:: PROVIDED MATERIAL

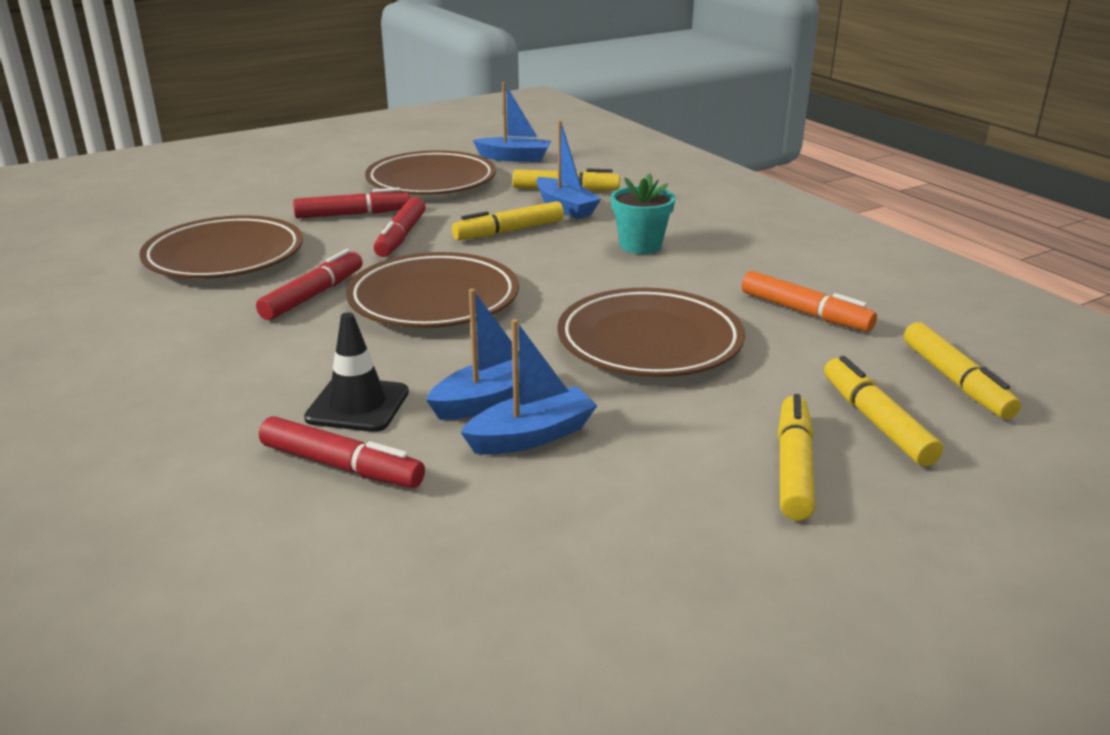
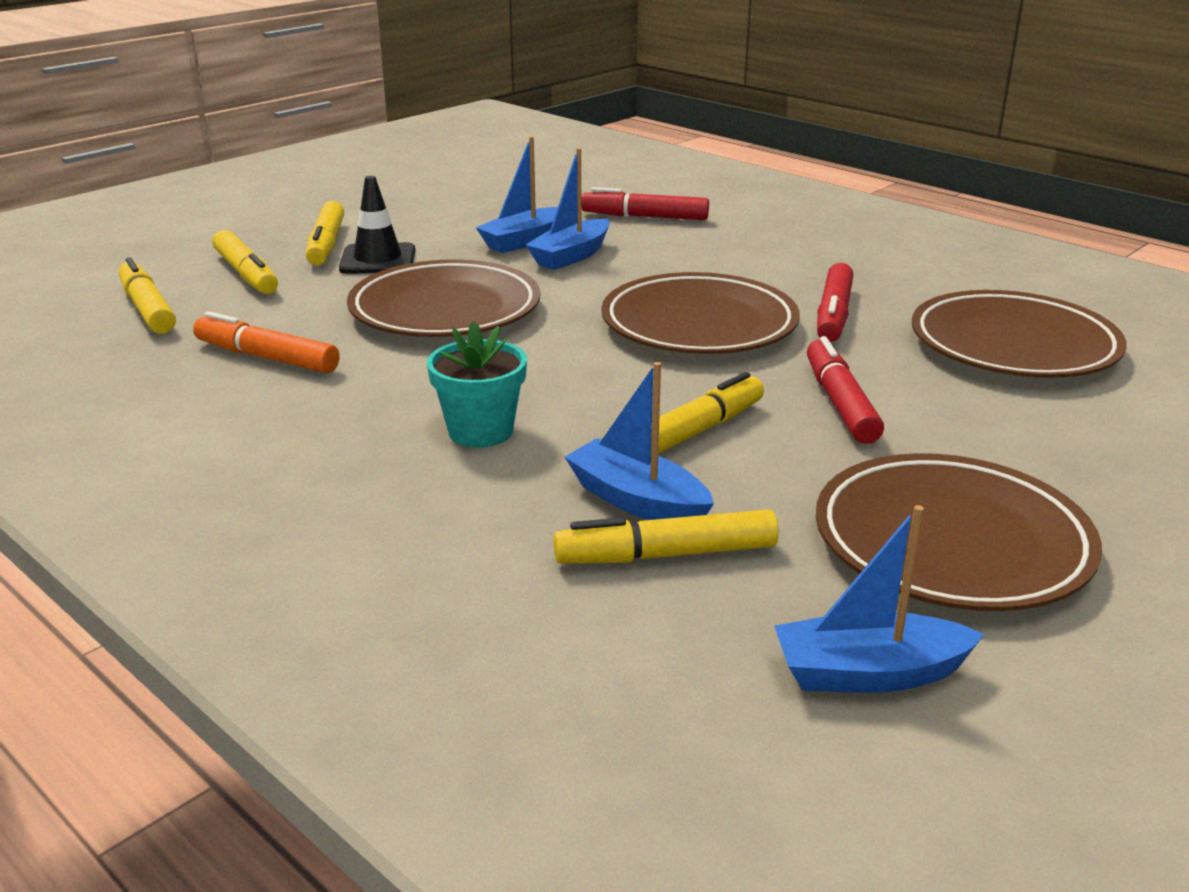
camera: 165 degrees right, 0 degrees up
(353, 214) = (967, 435): red marker -> none
(357, 405) = (672, 243): black traffic cone -> black traffic cone (378, 260)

::::

» DESCRIPTION OF THE TASK: Apart from the pictures, every line above must be repeated exactly.

» RESPONSE TO THIS TASK:
camera: 165 degrees right, 0 degrees up
(353, 214) = (967, 435): red marker -> none
(357, 405) = (672, 243): black traffic cone -> black traffic cone (378, 260)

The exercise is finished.